ASSIGNMENT: Pictures in the records below must be left out. Return exactly the lines from the line with "RGB3 pin R: D25 -> D21" to the line with "RGB3 pin B: D23 -> D14", both included.

GIVEN INFORMATION:
- - - - -
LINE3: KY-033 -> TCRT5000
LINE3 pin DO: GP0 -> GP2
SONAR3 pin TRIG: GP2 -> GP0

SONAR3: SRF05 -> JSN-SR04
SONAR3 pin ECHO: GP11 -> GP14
- - - - -
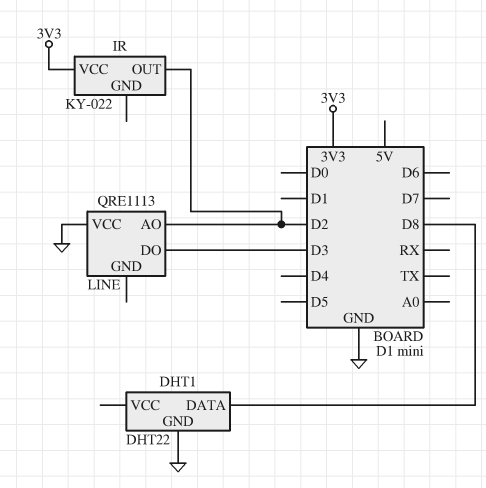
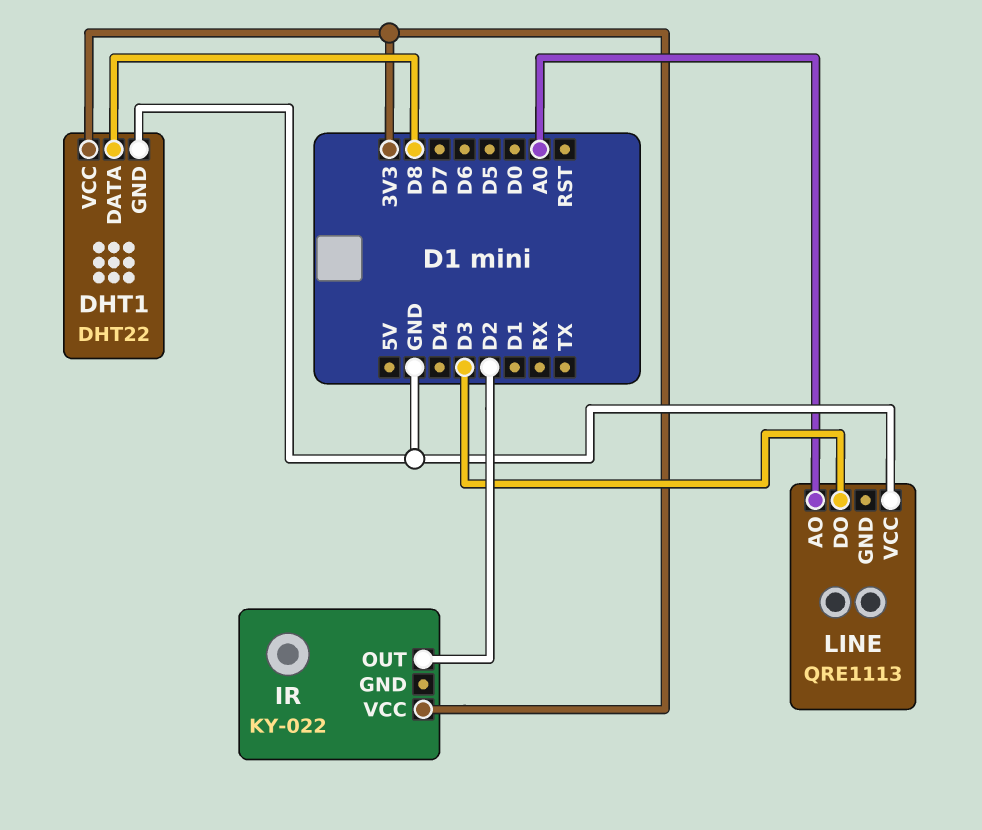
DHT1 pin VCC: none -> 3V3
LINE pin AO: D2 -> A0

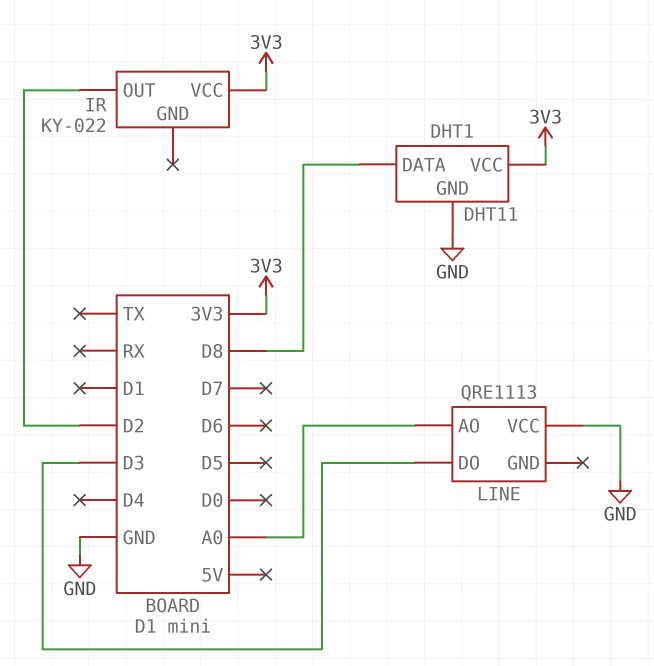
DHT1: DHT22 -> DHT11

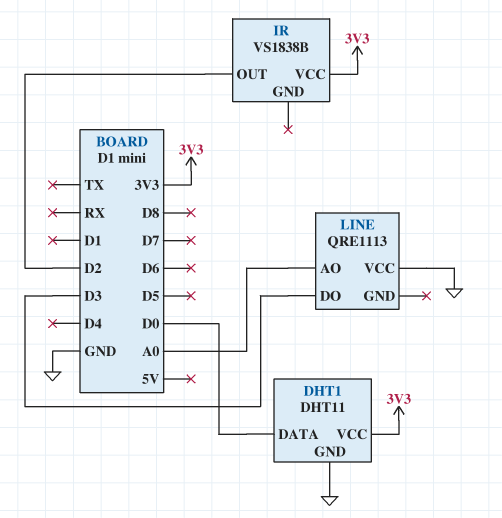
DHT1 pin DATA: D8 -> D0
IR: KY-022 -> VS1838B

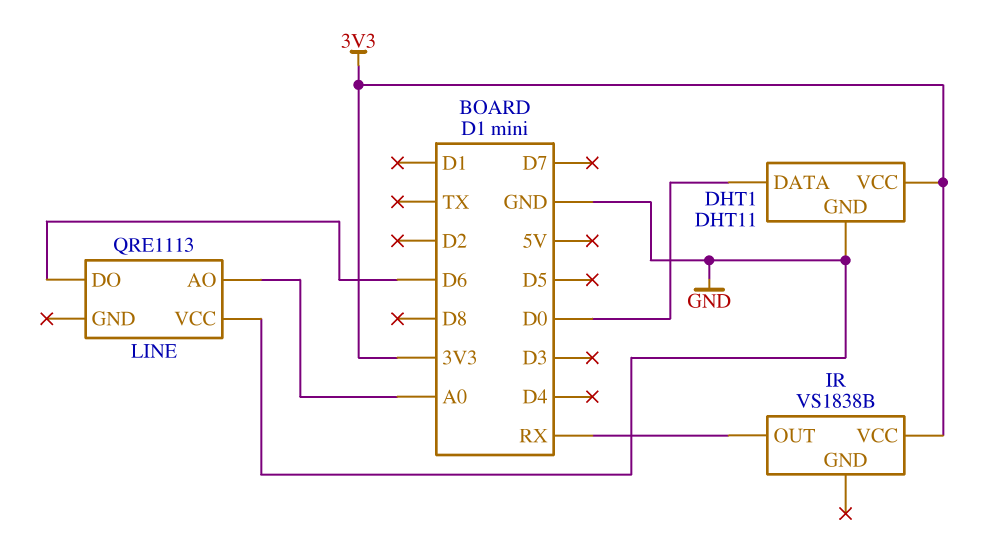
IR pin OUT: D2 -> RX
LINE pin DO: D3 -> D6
- - - - -
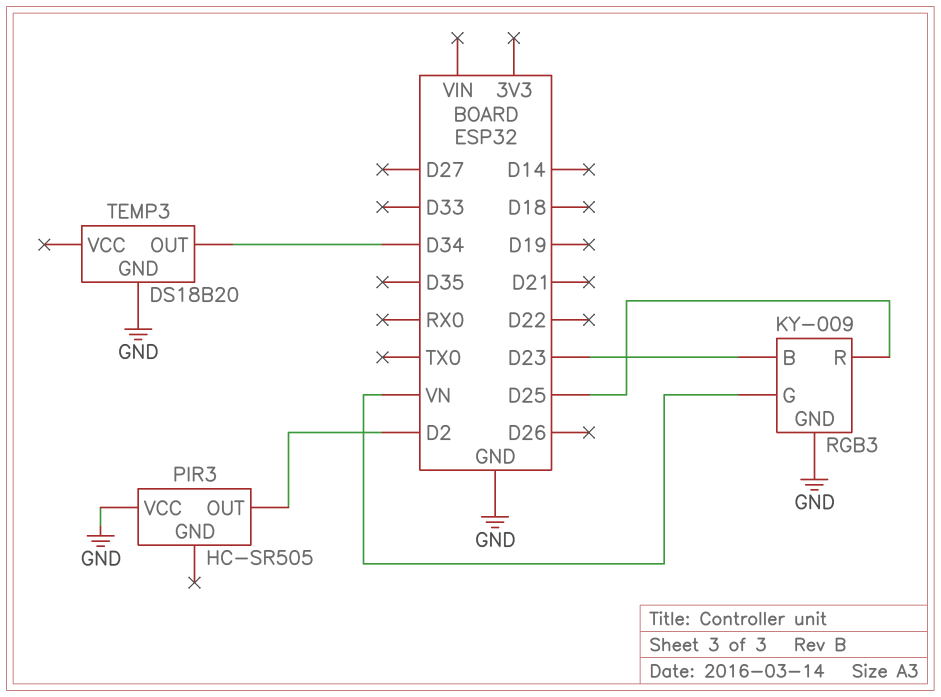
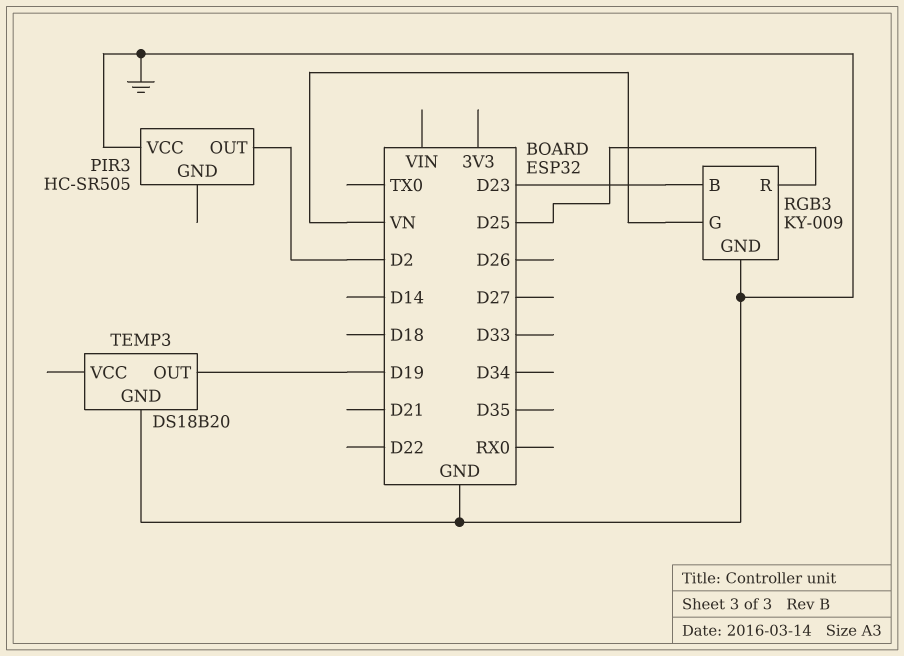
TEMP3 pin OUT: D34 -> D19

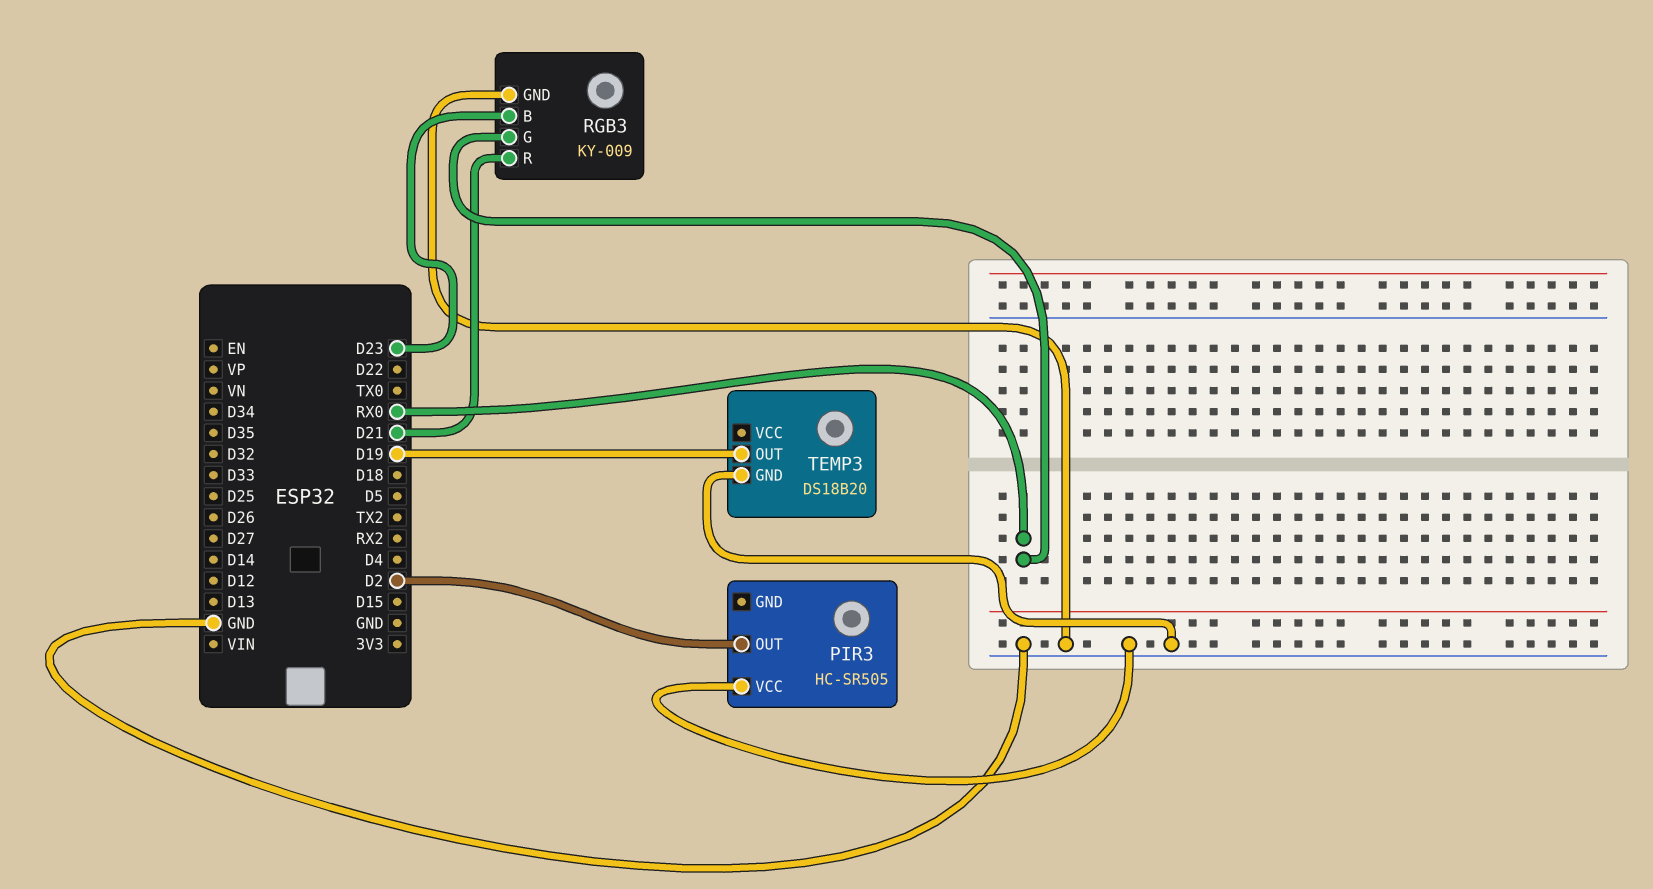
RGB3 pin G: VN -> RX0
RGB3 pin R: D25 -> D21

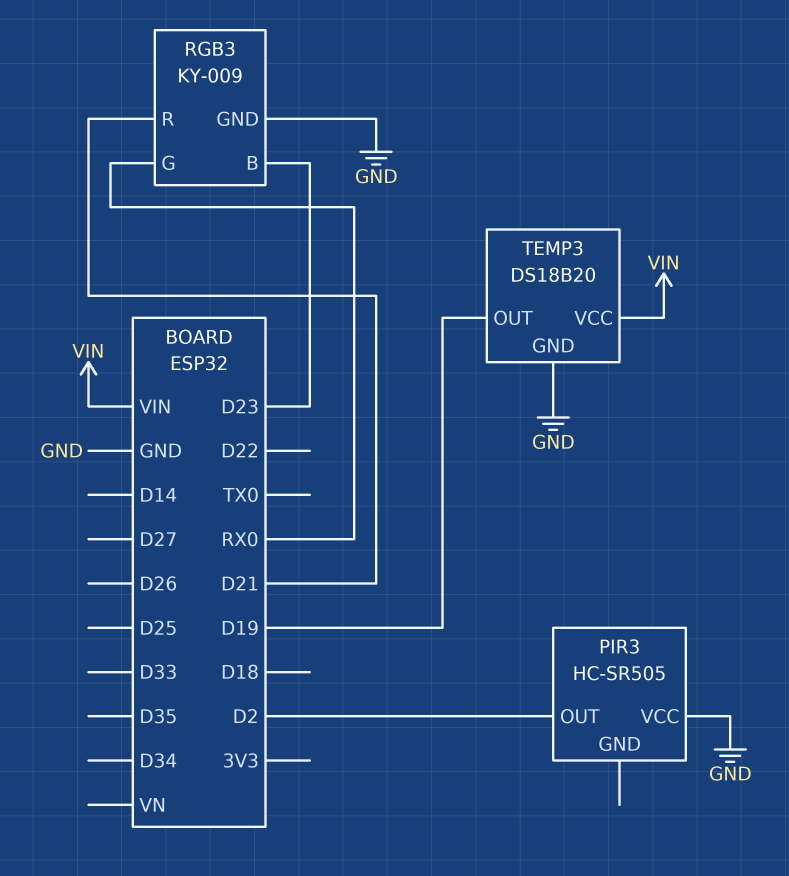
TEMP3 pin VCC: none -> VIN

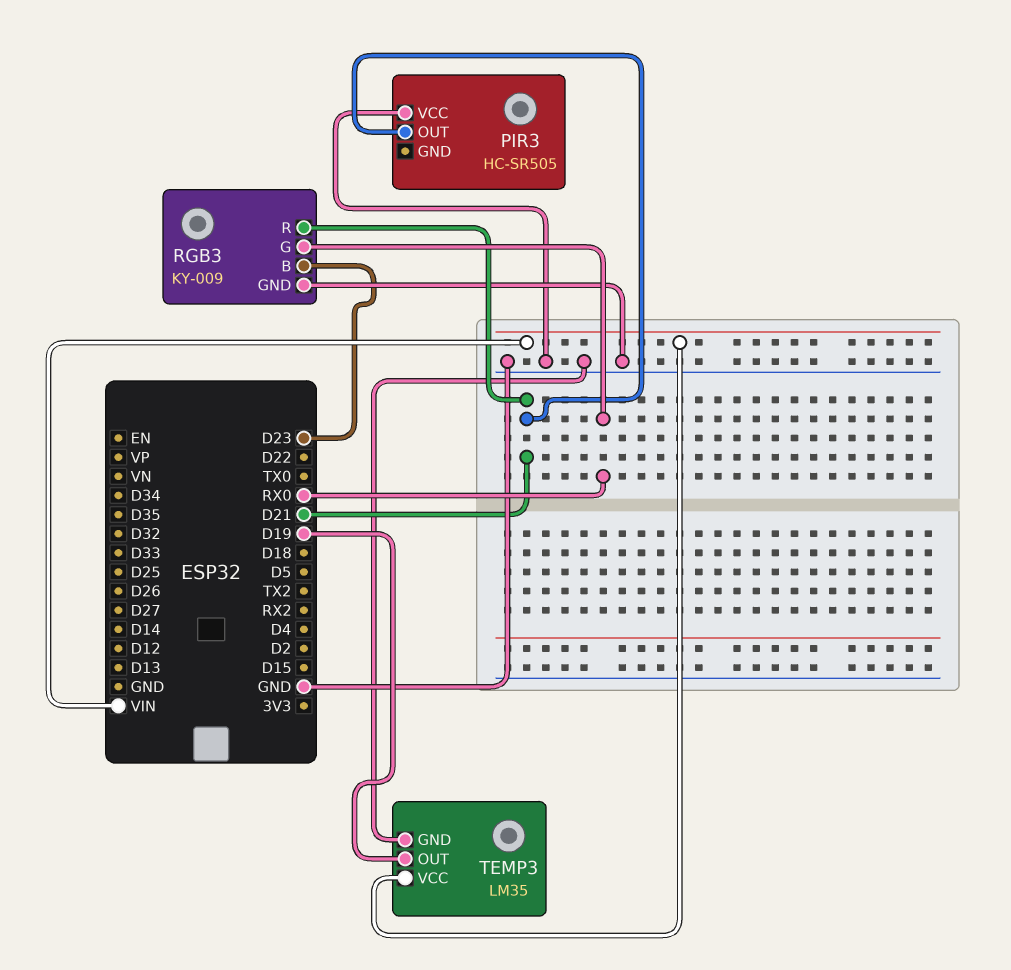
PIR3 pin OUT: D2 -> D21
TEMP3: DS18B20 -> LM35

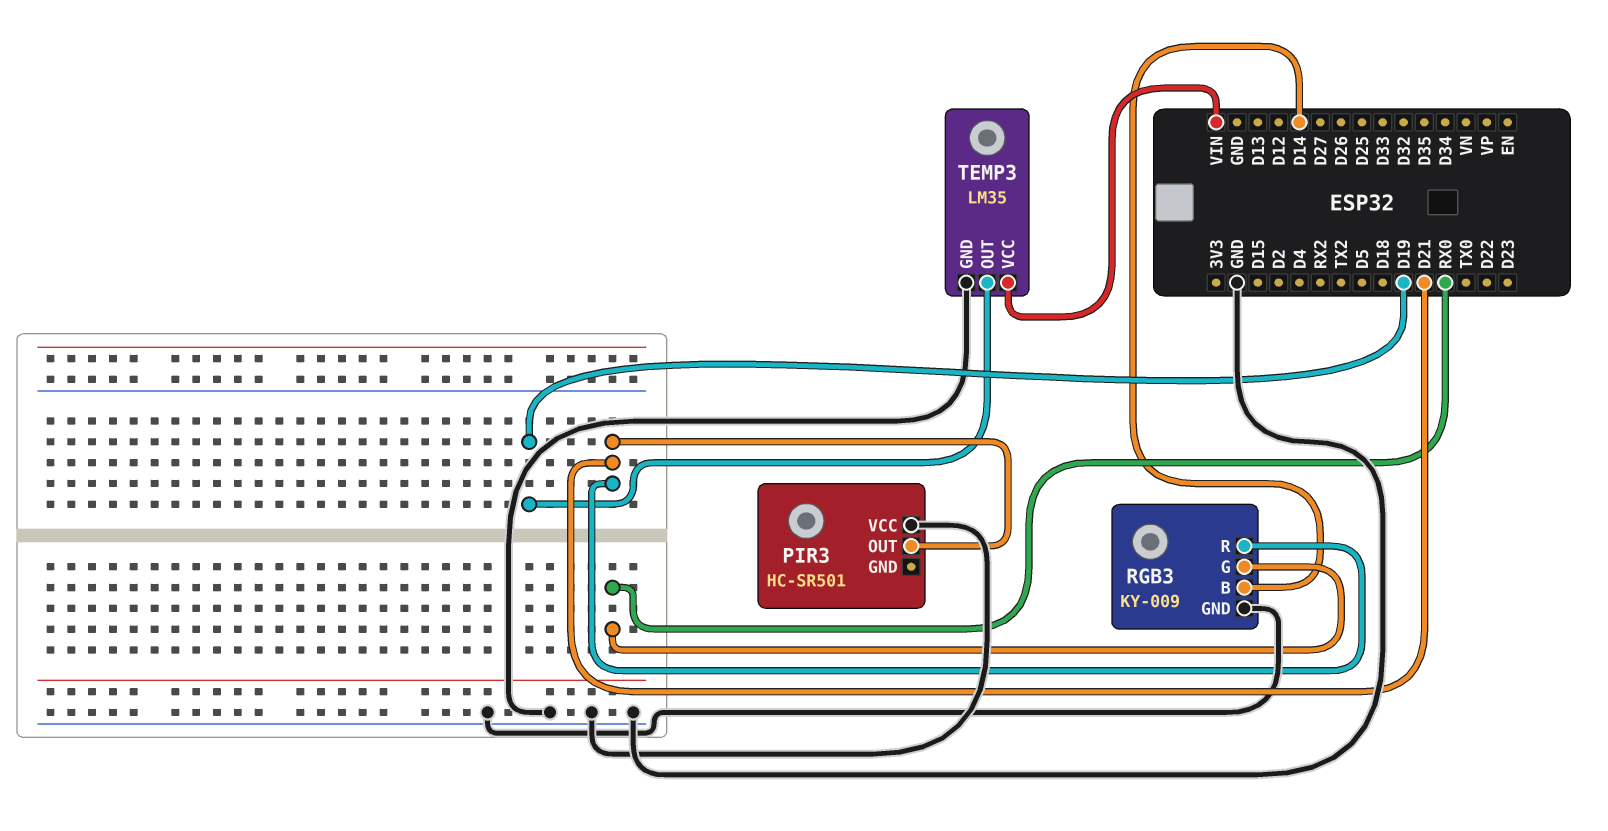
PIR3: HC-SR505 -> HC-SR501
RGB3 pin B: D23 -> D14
- - - - -
SOLUTION TO THE PROBLEM:
RGB3 pin R: D25 -> D21

TEMP3 pin VCC: none -> VIN

PIR3 pin OUT: D2 -> D21
TEMP3: DS18B20 -> LM35

PIR3: HC-SR505 -> HC-SR501
RGB3 pin B: D23 -> D14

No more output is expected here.